Start of Source material
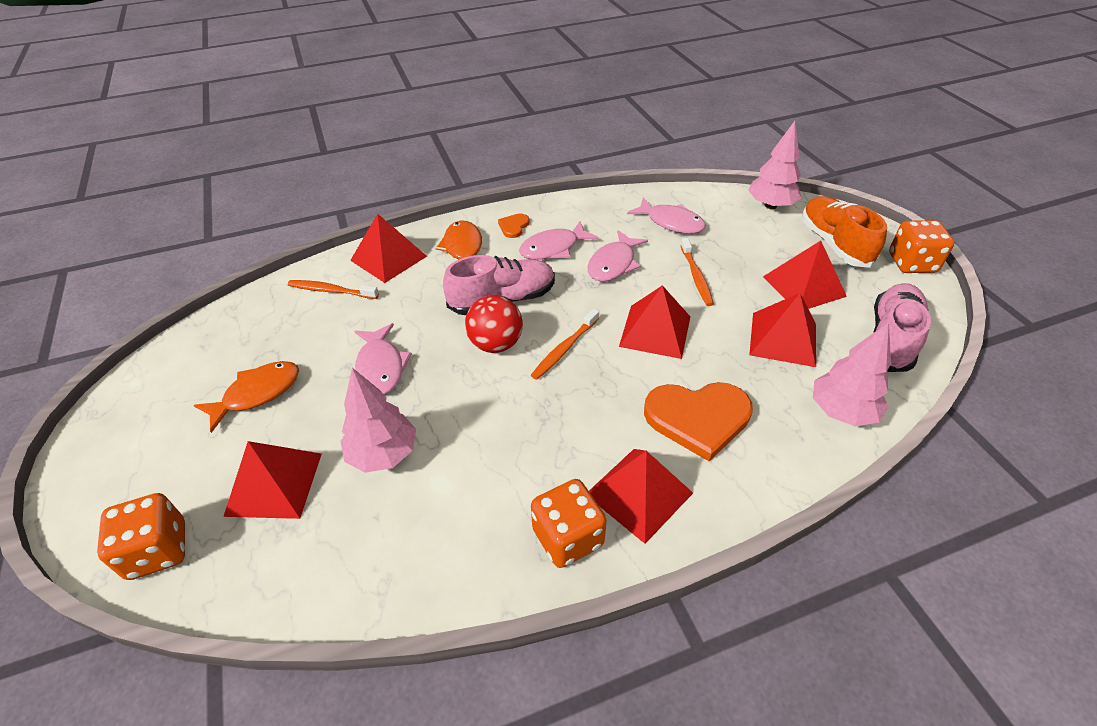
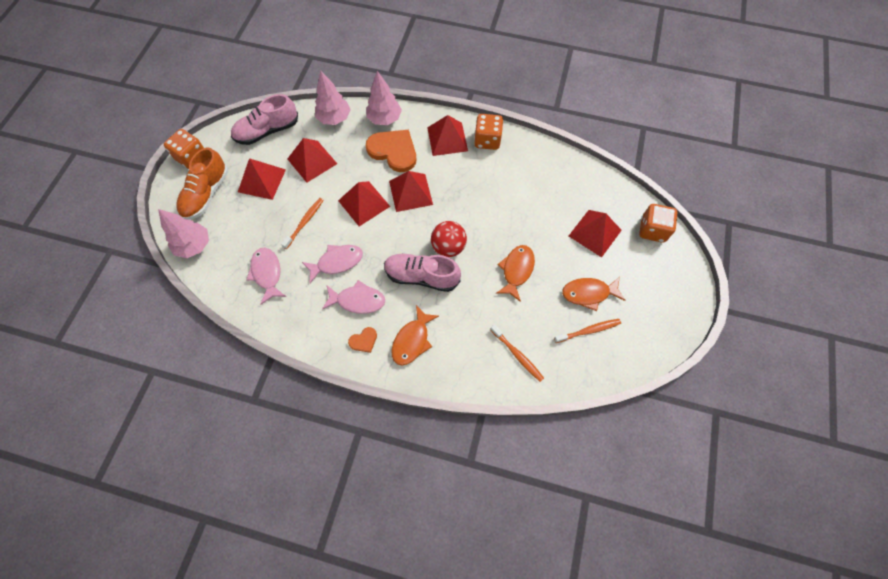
camera: 145 degrees left, 20 degrees up
pink tree [340,368,416,473] -> pink tree moved to [366,71,402,125]
red pyramid [350,214,427,283] -> red pyramid moved to [389,171,433,212]
pink fish [354,323,412,394] -> orange fish [496,245,535,302]
orange toothbrush [531,309,599,380] -> orange toothbrush moved to [554,319,621,343]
End of Source material
A reply should hold exactly the lines from the one containing "pink tree [340,368,416,473]" through the end of the data above, nothing more.

## Task response
pink tree [340,368,416,473] -> pink tree moved to [366,71,402,125]
red pyramid [350,214,427,283] -> red pyramid moved to [389,171,433,212]
pink fish [354,323,412,394] -> orange fish [496,245,535,302]
orange toothbrush [531,309,599,380] -> orange toothbrush moved to [554,319,621,343]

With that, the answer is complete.